** DATA SHOWN **
>>

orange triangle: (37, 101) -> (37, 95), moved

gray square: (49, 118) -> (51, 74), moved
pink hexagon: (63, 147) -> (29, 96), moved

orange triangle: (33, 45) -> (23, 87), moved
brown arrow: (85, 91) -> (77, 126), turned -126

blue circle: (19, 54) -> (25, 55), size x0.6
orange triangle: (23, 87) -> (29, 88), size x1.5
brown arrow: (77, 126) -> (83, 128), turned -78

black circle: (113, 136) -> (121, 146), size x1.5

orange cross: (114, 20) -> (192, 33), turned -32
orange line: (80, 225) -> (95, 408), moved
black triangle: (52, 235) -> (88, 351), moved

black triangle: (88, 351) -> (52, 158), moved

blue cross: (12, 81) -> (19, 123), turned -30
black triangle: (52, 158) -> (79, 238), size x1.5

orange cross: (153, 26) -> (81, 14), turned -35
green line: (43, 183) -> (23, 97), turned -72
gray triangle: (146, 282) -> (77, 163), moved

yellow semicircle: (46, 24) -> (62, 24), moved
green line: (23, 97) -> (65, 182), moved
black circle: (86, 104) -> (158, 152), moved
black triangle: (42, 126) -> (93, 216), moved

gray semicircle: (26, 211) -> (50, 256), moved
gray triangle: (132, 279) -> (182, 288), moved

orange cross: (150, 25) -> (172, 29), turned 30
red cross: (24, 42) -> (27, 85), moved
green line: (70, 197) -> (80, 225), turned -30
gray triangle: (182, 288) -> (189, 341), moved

<<
>>

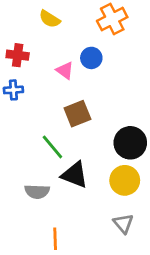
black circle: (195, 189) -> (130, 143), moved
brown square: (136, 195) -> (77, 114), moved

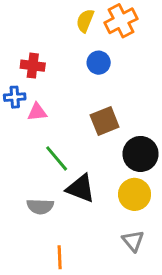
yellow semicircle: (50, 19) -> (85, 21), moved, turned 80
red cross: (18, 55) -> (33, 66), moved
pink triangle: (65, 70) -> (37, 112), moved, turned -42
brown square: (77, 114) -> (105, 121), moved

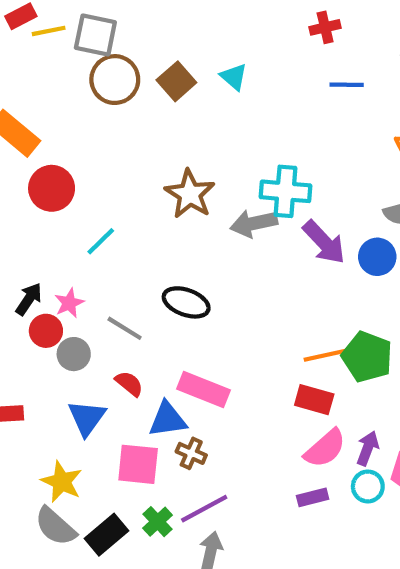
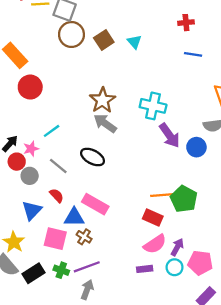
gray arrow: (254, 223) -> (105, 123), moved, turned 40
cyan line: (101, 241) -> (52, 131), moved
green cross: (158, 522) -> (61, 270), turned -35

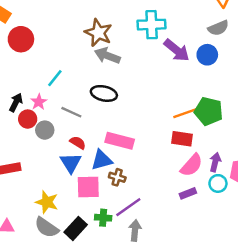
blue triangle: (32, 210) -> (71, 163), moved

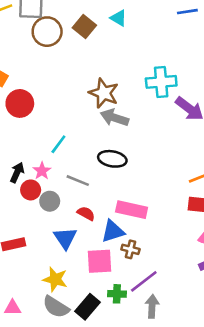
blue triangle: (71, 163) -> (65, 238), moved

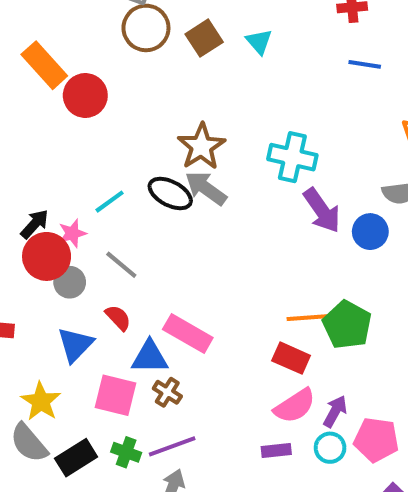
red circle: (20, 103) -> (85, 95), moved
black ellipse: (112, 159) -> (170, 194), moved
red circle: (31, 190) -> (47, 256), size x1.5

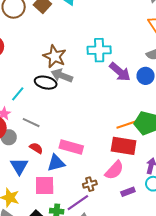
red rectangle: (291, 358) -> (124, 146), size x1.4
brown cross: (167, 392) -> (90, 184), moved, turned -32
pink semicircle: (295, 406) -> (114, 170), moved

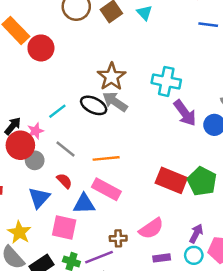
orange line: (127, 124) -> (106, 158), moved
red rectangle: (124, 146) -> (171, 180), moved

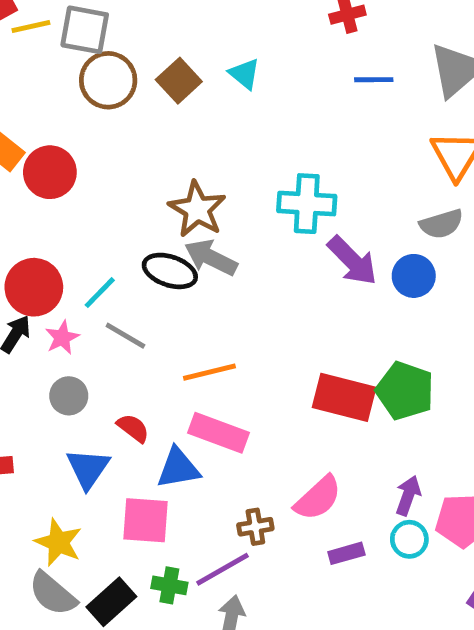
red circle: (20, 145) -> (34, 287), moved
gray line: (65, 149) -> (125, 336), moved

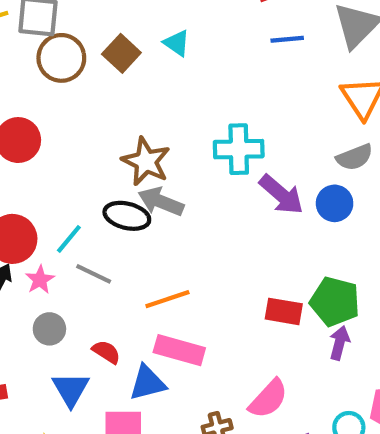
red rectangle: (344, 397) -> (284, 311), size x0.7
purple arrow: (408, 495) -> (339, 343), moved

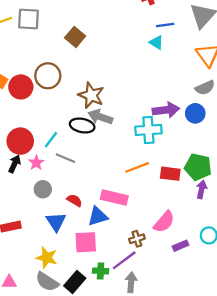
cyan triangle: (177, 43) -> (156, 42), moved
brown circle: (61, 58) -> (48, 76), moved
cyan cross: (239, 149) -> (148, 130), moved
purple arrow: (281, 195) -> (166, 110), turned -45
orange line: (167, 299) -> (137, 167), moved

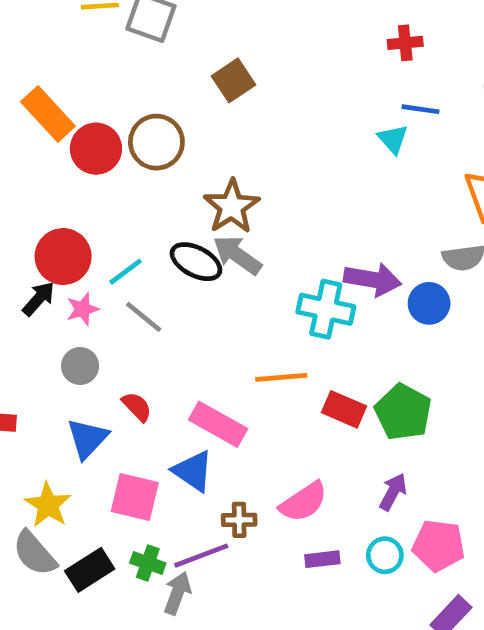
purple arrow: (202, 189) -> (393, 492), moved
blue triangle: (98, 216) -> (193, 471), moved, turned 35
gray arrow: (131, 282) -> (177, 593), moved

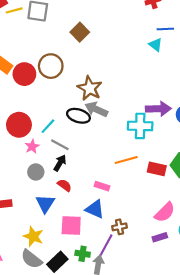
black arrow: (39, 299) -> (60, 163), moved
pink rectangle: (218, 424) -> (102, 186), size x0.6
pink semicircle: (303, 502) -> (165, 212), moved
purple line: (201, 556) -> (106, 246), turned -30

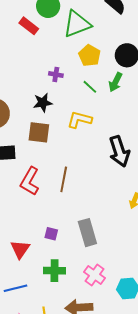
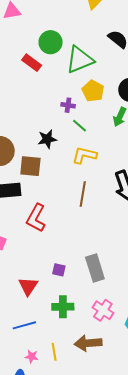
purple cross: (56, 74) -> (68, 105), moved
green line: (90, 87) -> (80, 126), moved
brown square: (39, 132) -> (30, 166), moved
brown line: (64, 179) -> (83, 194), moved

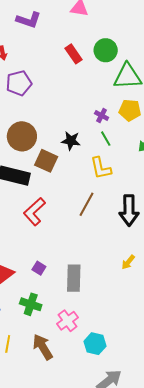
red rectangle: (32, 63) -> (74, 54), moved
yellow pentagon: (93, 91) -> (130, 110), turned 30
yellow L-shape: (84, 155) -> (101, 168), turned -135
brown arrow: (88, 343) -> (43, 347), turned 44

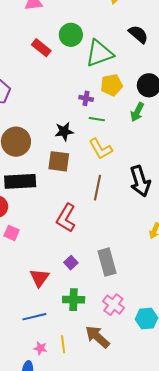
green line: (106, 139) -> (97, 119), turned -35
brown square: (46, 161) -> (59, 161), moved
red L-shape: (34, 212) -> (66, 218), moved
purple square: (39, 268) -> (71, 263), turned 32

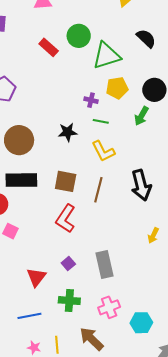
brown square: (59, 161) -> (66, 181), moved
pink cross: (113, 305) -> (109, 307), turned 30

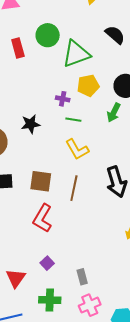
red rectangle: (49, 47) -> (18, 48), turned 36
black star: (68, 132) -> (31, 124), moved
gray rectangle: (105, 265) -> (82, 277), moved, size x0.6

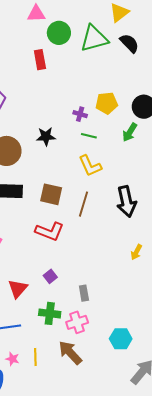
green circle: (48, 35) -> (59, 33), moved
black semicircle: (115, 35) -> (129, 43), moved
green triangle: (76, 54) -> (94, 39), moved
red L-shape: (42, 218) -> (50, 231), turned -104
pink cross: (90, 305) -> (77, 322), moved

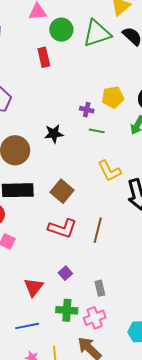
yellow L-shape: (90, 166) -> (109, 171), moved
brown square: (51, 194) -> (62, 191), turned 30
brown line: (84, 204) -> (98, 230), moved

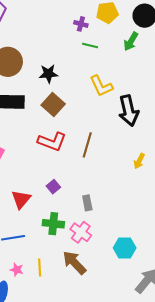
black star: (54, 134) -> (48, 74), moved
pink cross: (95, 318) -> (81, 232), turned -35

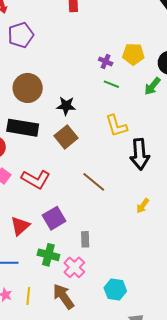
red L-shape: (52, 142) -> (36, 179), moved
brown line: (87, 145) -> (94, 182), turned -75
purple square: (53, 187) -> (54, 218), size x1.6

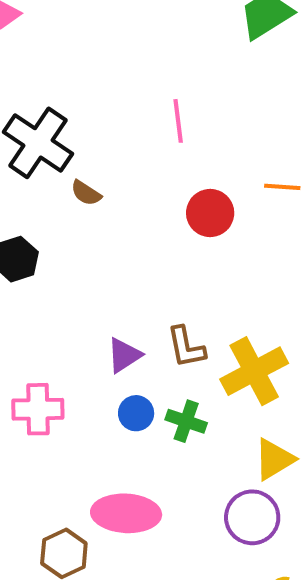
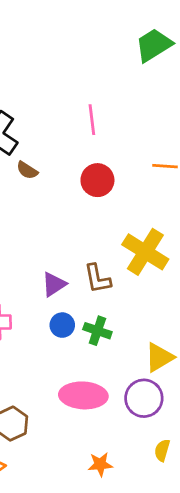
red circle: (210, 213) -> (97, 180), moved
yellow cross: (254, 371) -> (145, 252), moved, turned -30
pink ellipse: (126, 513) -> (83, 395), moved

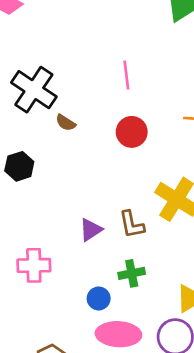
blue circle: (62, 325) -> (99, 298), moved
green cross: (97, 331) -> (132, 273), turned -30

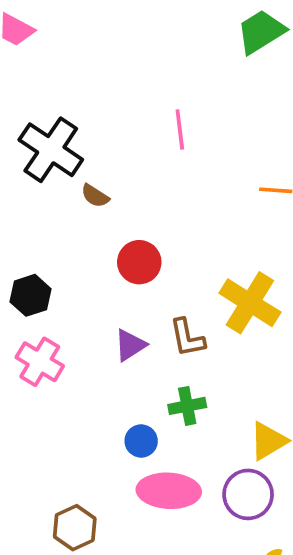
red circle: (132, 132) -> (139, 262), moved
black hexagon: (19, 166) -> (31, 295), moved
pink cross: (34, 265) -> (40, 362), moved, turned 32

<<
>>

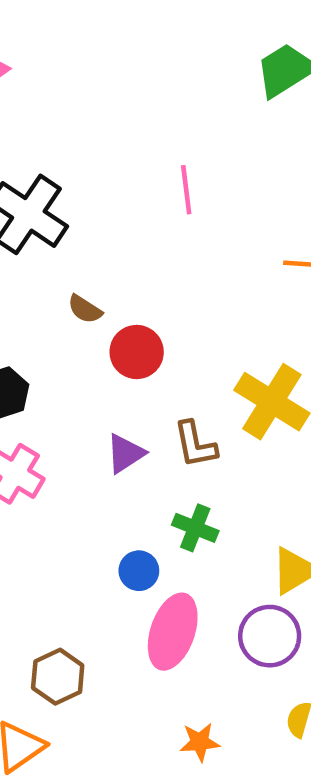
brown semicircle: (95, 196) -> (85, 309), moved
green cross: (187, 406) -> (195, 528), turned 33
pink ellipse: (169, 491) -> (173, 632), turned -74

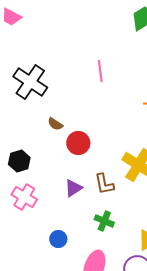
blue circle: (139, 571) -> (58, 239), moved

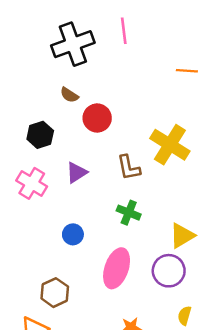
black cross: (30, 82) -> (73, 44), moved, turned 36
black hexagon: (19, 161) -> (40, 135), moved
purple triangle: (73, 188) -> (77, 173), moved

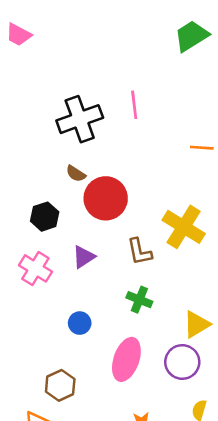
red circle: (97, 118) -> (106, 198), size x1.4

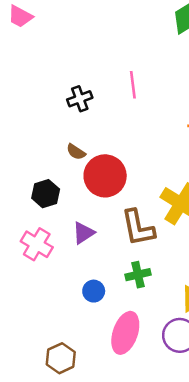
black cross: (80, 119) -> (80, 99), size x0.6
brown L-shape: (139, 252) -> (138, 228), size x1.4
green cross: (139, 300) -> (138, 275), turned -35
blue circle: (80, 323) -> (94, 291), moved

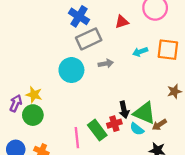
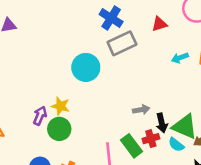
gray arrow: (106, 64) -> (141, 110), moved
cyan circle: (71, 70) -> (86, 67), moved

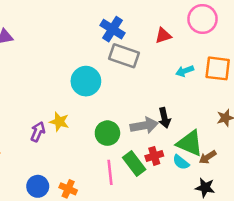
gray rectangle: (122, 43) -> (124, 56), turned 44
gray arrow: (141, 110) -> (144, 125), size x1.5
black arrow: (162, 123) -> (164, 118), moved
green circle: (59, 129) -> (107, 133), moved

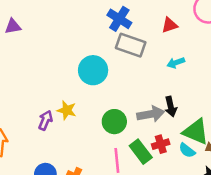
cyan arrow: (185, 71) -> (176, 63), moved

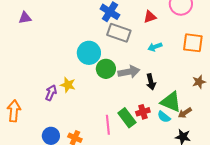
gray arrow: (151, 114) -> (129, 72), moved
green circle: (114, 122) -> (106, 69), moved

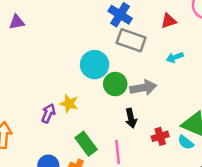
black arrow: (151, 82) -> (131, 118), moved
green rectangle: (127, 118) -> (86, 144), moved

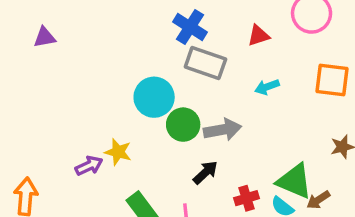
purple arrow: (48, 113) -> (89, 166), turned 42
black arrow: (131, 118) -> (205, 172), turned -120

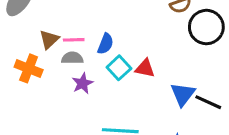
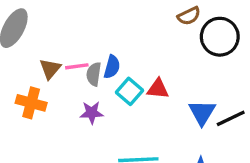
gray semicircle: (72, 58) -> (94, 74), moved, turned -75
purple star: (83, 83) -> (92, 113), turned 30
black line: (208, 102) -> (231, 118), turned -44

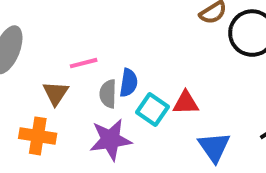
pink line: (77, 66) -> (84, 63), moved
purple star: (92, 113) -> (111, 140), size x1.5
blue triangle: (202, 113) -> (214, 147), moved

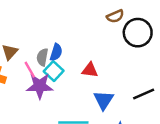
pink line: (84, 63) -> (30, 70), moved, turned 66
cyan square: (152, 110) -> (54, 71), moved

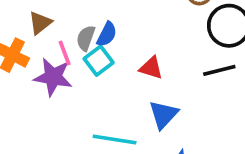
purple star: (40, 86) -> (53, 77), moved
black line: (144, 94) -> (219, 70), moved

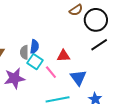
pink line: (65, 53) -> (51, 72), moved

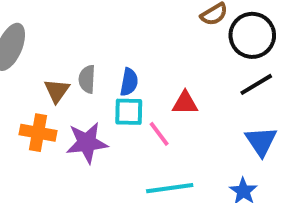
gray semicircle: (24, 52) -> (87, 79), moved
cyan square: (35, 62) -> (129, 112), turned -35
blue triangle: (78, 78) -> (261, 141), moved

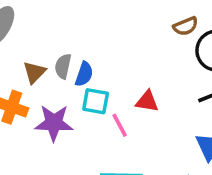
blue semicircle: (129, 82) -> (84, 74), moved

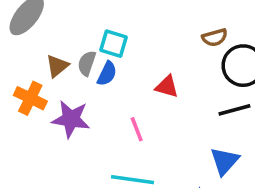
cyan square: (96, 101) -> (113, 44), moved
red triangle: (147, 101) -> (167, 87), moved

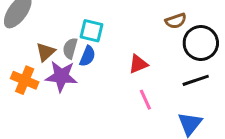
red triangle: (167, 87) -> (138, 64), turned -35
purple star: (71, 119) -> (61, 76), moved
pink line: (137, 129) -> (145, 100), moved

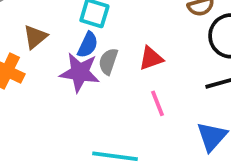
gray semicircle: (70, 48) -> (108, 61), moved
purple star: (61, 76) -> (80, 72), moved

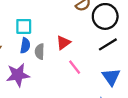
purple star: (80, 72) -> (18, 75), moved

<<

** WHAT IS BEING ASKED **
All pictures are to be skipped. Output, word for word, the lines in the data above starting at the line containing "pink cross: (90, 305) -> (77, 322), moved" and ending at the line containing "pink cross: (34, 265)".

** ANSWER AREA **
pink cross: (90, 305) -> (77, 322), moved

yellow L-shape: (90, 166) -> (109, 171), moved
brown square: (51, 194) -> (62, 191), turned 30
brown line: (84, 204) -> (98, 230), moved

black star: (54, 134) -> (48, 74), moved
pink cross: (95, 318) -> (81, 232), turned -35

red L-shape: (52, 142) -> (36, 179), moved
brown line: (87, 145) -> (94, 182), turned -75
purple square: (53, 187) -> (54, 218), size x1.6

red circle: (210, 213) -> (97, 180), moved
yellow cross: (254, 371) -> (145, 252), moved, turned -30
pink ellipse: (126, 513) -> (83, 395), moved

blue circle: (62, 325) -> (99, 298), moved
green cross: (97, 331) -> (132, 273), turned -30

red circle: (132, 132) -> (139, 262), moved
black hexagon: (19, 166) -> (31, 295), moved
pink cross: (34, 265) -> (40, 362), moved, turned 32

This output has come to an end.